Would you please copy all of the data exactly, skipping the images?
Segment Start: MATERIAL SUPPLIED
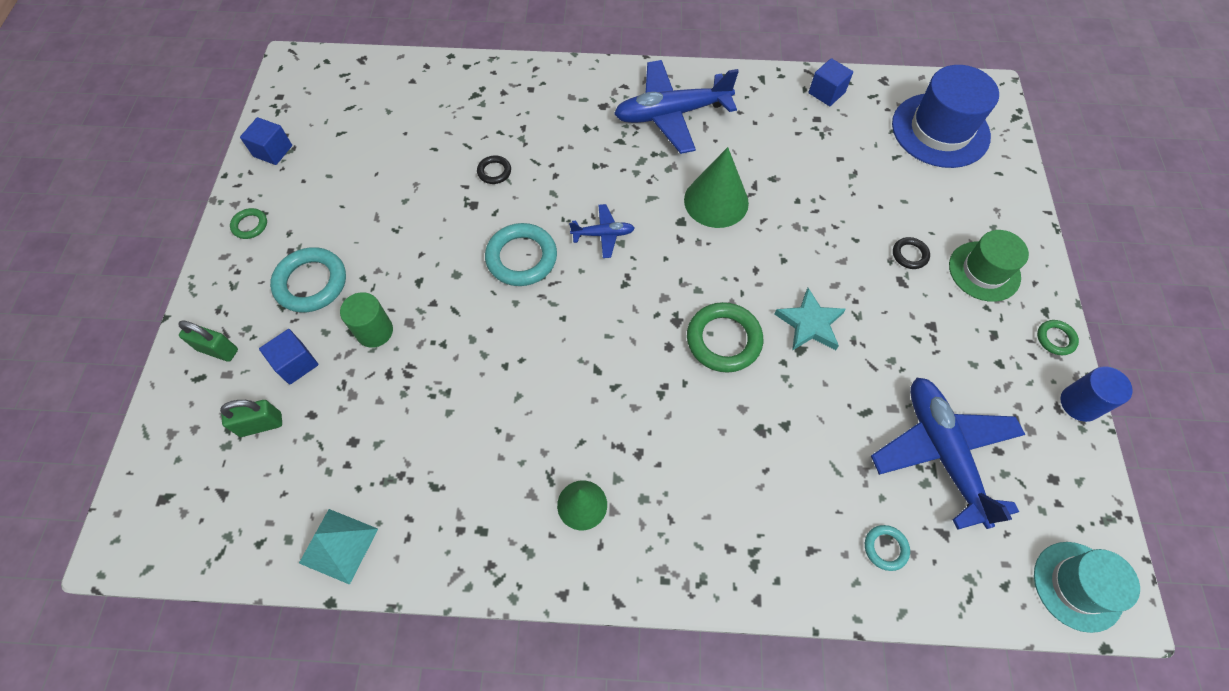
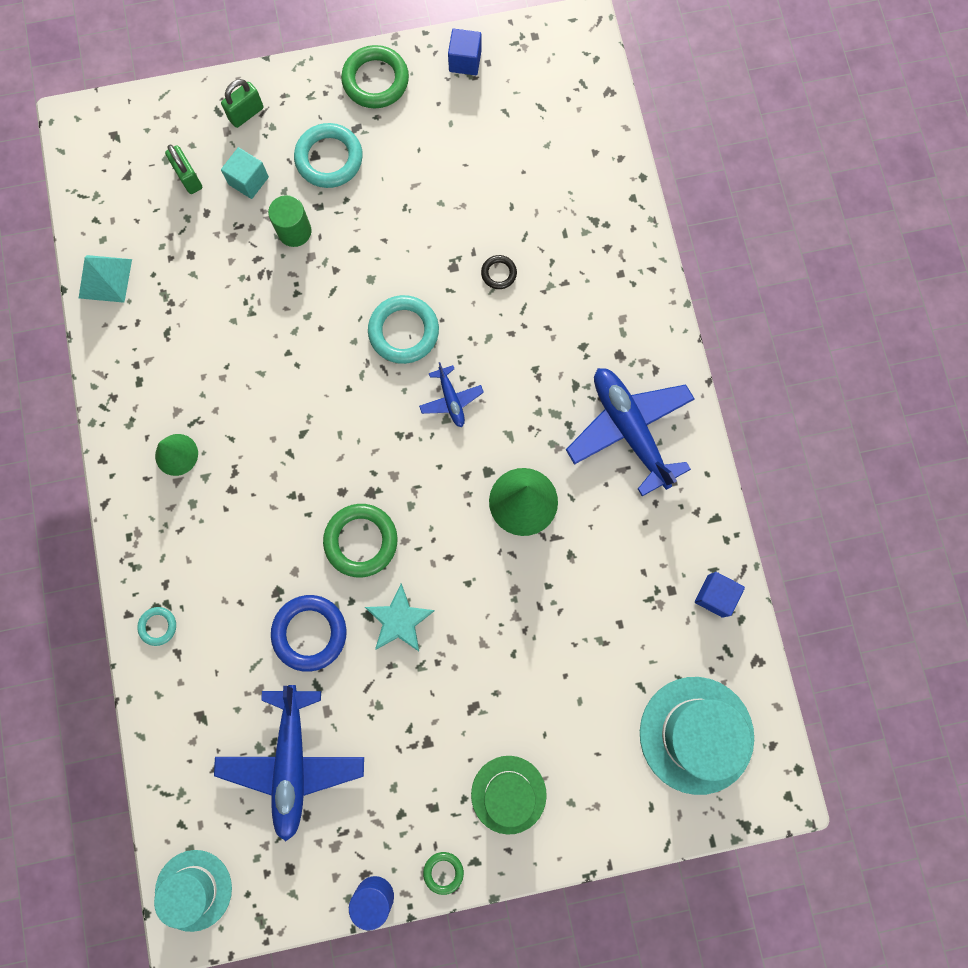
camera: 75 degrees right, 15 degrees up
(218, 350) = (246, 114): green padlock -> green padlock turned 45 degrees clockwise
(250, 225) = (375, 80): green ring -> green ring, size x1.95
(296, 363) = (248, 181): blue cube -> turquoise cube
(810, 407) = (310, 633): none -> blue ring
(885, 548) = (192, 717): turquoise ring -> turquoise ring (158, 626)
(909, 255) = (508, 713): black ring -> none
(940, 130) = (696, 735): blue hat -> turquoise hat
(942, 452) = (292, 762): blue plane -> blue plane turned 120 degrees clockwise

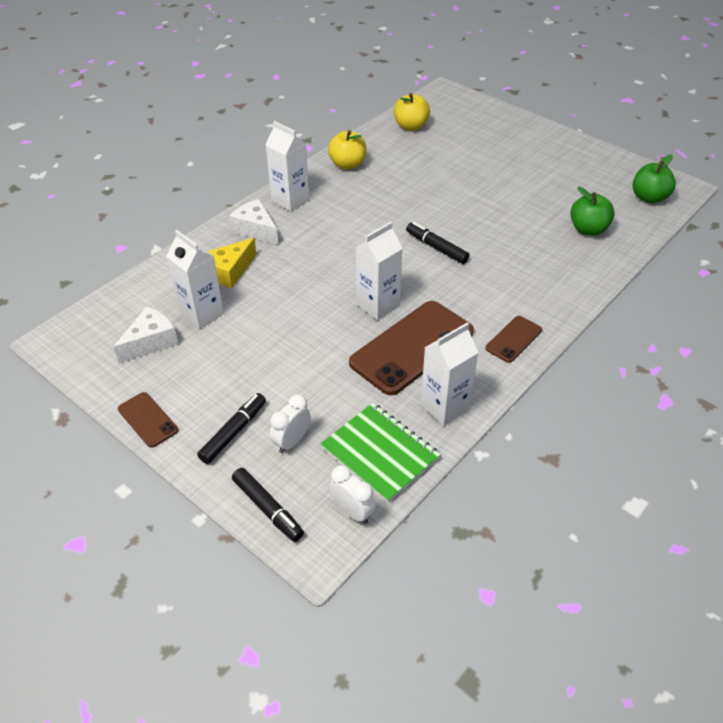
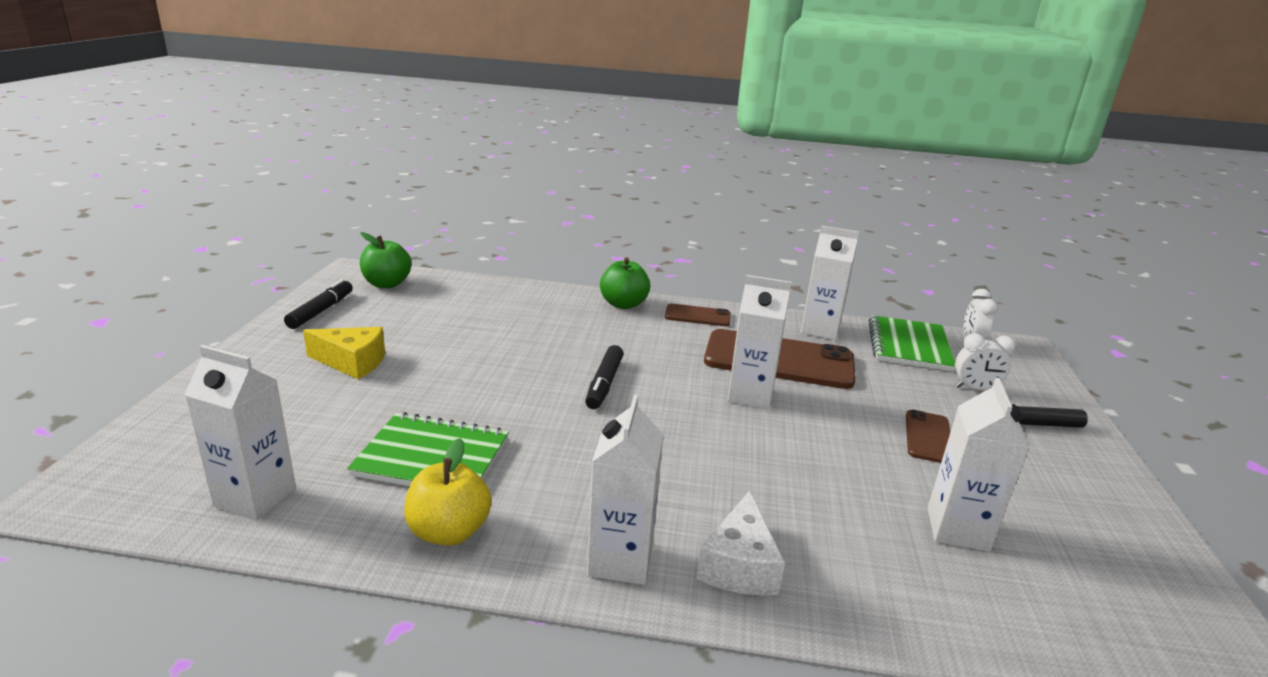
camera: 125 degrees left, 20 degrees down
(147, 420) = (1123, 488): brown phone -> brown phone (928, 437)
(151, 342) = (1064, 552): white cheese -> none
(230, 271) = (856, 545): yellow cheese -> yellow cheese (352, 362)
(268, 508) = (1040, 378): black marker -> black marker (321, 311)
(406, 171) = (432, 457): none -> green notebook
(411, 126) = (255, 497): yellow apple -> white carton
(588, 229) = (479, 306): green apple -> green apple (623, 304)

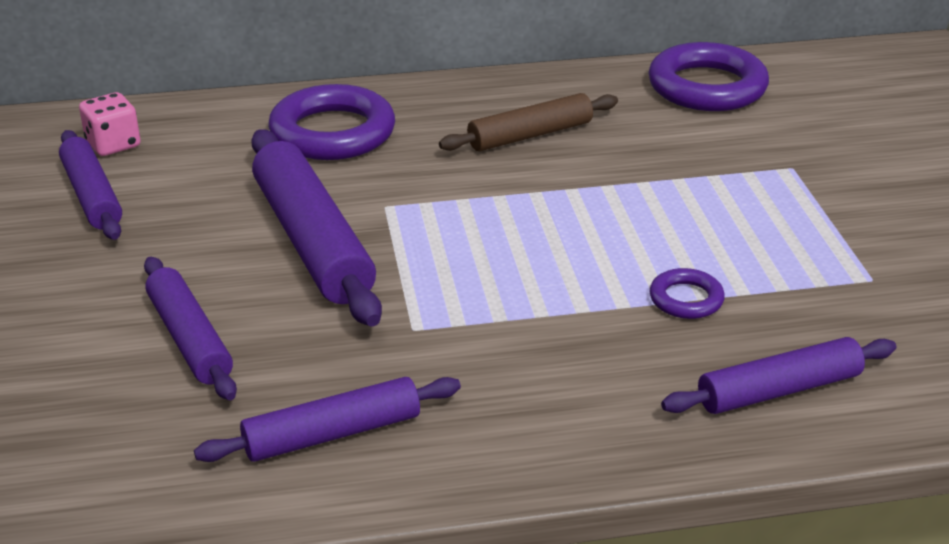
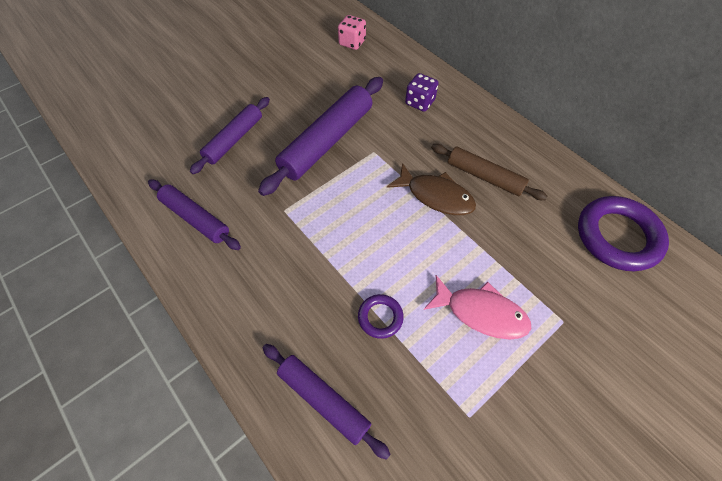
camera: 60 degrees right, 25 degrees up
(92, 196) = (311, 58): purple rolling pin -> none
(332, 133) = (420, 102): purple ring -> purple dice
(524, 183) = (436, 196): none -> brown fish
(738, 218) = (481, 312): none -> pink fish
Segment End: MATERIAL SUPPLIED
▸ ANSWER FOR THIS EXERCISE:
camera: 75 degrees right, 15 degrees up
(218, 350) = (246, 114): green padlock -> green padlock turned 45 degrees clockwise
(250, 225) = (375, 80): green ring -> green ring, size x1.95
(296, 363) = (248, 181): blue cube -> turquoise cube
(810, 407) = (310, 633): none -> blue ring
(885, 548) = (192, 717): turquoise ring -> turquoise ring (158, 626)
(909, 255) = (508, 713): black ring -> none
(940, 130) = (696, 735): blue hat -> turquoise hat
(942, 452) = (292, 762): blue plane -> blue plane turned 120 degrees clockwise

camera: 125 degrees left, 20 degrees down
(147, 420) = (1123, 488): brown phone -> brown phone (928, 437)
(151, 342) = (1064, 552): white cheese -> none
(230, 271) = (856, 545): yellow cheese -> yellow cheese (352, 362)
(268, 508) = (1040, 378): black marker -> black marker (321, 311)
(406, 171) = (432, 457): none -> green notebook
(411, 126) = (255, 497): yellow apple -> white carton
(588, 229) = (479, 306): green apple -> green apple (623, 304)

camera: 60 degrees right, 25 degrees up
(92, 196) = (311, 58): purple rolling pin -> none
(332, 133) = (420, 102): purple ring -> purple dice
(524, 183) = (436, 196): none -> brown fish
(738, 218) = (481, 312): none -> pink fish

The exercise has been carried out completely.